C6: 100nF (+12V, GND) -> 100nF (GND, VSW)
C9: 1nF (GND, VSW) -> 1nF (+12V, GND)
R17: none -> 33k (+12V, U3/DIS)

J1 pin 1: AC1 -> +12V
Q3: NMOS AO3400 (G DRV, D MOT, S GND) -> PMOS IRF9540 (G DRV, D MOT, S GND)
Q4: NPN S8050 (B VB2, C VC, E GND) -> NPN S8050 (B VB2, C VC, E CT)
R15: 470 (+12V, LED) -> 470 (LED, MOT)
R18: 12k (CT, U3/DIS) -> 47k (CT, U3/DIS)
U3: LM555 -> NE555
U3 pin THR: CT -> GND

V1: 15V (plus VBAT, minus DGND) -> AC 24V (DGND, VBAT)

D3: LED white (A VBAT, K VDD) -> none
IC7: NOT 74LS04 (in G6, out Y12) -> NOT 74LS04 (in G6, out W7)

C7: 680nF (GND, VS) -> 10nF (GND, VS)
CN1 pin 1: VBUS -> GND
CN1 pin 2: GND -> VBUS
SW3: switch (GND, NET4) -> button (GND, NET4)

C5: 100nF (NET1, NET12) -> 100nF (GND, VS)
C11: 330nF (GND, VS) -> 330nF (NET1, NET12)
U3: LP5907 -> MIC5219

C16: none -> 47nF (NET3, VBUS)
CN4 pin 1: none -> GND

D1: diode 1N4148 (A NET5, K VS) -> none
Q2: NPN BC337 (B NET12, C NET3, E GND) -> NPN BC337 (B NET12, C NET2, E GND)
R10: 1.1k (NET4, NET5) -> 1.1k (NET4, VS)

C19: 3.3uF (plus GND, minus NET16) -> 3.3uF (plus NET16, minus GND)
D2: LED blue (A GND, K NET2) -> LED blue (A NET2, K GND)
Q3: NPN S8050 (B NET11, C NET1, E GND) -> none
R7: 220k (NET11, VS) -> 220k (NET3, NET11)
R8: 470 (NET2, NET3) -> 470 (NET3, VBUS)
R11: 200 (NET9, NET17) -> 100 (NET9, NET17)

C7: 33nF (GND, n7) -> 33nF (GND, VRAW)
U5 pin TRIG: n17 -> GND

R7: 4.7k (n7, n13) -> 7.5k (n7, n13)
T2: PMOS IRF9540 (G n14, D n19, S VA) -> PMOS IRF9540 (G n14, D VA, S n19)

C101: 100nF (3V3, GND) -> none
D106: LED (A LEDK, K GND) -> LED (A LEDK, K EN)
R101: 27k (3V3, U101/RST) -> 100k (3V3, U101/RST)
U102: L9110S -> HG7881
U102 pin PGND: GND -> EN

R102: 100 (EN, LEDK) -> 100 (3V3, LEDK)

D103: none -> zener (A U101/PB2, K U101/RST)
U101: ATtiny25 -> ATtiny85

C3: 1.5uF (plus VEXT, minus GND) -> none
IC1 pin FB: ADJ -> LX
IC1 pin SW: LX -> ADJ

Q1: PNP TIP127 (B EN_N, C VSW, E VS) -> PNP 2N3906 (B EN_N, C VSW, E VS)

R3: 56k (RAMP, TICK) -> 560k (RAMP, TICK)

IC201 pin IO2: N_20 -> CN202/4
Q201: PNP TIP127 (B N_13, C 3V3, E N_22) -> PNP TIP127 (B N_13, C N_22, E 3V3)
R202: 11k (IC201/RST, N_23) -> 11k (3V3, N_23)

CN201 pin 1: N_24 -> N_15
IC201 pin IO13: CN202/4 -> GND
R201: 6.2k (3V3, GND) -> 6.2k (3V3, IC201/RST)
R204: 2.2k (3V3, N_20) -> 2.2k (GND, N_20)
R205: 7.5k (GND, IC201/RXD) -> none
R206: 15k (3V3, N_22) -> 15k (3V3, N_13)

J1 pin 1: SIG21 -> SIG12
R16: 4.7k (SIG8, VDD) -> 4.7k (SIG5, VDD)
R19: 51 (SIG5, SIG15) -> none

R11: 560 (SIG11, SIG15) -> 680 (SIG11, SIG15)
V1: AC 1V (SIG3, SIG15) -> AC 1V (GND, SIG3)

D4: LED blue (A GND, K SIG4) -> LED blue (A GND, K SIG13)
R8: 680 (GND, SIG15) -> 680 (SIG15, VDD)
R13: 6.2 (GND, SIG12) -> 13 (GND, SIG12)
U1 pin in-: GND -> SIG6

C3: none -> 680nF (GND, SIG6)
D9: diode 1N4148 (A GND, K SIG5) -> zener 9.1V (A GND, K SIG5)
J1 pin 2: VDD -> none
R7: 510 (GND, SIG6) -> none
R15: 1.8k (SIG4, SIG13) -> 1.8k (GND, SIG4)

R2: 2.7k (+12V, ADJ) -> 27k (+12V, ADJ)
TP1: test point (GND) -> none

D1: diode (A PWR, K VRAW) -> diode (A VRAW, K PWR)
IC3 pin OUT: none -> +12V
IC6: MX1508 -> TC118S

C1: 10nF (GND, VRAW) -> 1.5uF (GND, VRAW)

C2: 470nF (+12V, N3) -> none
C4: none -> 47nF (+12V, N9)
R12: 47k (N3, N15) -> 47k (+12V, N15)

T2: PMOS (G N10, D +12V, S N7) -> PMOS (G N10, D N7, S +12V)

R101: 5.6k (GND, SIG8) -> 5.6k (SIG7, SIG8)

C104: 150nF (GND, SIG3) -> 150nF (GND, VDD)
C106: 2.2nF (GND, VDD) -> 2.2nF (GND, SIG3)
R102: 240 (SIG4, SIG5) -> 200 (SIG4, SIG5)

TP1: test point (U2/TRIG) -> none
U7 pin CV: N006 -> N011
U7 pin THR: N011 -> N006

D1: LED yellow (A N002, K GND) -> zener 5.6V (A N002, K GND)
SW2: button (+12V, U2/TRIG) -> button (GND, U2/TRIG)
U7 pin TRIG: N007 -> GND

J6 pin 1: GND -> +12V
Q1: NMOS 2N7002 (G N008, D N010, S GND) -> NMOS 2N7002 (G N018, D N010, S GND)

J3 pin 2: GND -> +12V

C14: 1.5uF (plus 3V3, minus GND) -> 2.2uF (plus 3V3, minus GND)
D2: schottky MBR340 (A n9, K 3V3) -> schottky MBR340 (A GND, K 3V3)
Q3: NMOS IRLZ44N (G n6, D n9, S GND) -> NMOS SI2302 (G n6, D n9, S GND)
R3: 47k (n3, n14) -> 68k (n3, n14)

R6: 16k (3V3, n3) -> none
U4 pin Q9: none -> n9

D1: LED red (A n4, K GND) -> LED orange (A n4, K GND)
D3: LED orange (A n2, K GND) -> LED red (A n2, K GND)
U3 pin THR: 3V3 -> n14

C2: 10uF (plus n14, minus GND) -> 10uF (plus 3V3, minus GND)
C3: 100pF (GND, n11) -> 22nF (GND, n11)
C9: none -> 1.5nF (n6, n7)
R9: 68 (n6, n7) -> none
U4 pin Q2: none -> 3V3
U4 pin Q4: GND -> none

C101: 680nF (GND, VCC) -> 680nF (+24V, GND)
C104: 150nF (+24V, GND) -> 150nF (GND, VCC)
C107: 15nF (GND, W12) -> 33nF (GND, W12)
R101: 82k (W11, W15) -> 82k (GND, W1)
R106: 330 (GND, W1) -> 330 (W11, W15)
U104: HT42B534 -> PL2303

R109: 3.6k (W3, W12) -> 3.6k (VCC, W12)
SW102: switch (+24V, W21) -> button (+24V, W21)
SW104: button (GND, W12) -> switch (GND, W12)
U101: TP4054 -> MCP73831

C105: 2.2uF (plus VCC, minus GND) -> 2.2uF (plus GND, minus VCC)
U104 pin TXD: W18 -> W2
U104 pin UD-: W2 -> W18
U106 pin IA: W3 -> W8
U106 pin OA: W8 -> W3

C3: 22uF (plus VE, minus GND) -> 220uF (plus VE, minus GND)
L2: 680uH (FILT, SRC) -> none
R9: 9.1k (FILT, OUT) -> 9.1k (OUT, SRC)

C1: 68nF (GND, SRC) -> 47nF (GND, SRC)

◇ ◇ ◇

* _ACTION ITEM_:
Beginning with the line that has "U4 pin Q9: none -> n9", set down every line of the entries above through the final one, unchanged.

* _EXERCISE RESPONSE_:
U4 pin Q9: none -> n9

D1: LED red (A n4, K GND) -> LED orange (A n4, K GND)
D3: LED orange (A n2, K GND) -> LED red (A n2, K GND)
U3 pin THR: 3V3 -> n14

C2: 10uF (plus n14, minus GND) -> 10uF (plus 3V3, minus GND)
C3: 100pF (GND, n11) -> 22nF (GND, n11)
C9: none -> 1.5nF (n6, n7)
R9: 68 (n6, n7) -> none
U4 pin Q2: none -> 3V3
U4 pin Q4: GND -> none

C101: 680nF (GND, VCC) -> 680nF (+24V, GND)
C104: 150nF (+24V, GND) -> 150nF (GND, VCC)
C107: 15nF (GND, W12) -> 33nF (GND, W12)
R101: 82k (W11, W15) -> 82k (GND, W1)
R106: 330 (GND, W1) -> 330 (W11, W15)
U104: HT42B534 -> PL2303

R109: 3.6k (W3, W12) -> 3.6k (VCC, W12)
SW102: switch (+24V, W21) -> button (+24V, W21)
SW104: button (GND, W12) -> switch (GND, W12)
U101: TP4054 -> MCP73831

C105: 2.2uF (plus VCC, minus GND) -> 2.2uF (plus GND, minus VCC)
U104 pin TXD: W18 -> W2
U104 pin UD-: W2 -> W18
U106 pin IA: W3 -> W8
U106 pin OA: W8 -> W3

C3: 22uF (plus VE, minus GND) -> 220uF (plus VE, minus GND)
L2: 680uH (FILT, SRC) -> none
R9: 9.1k (FILT, OUT) -> 9.1k (OUT, SRC)

C1: 68nF (GND, SRC) -> 47nF (GND, SRC)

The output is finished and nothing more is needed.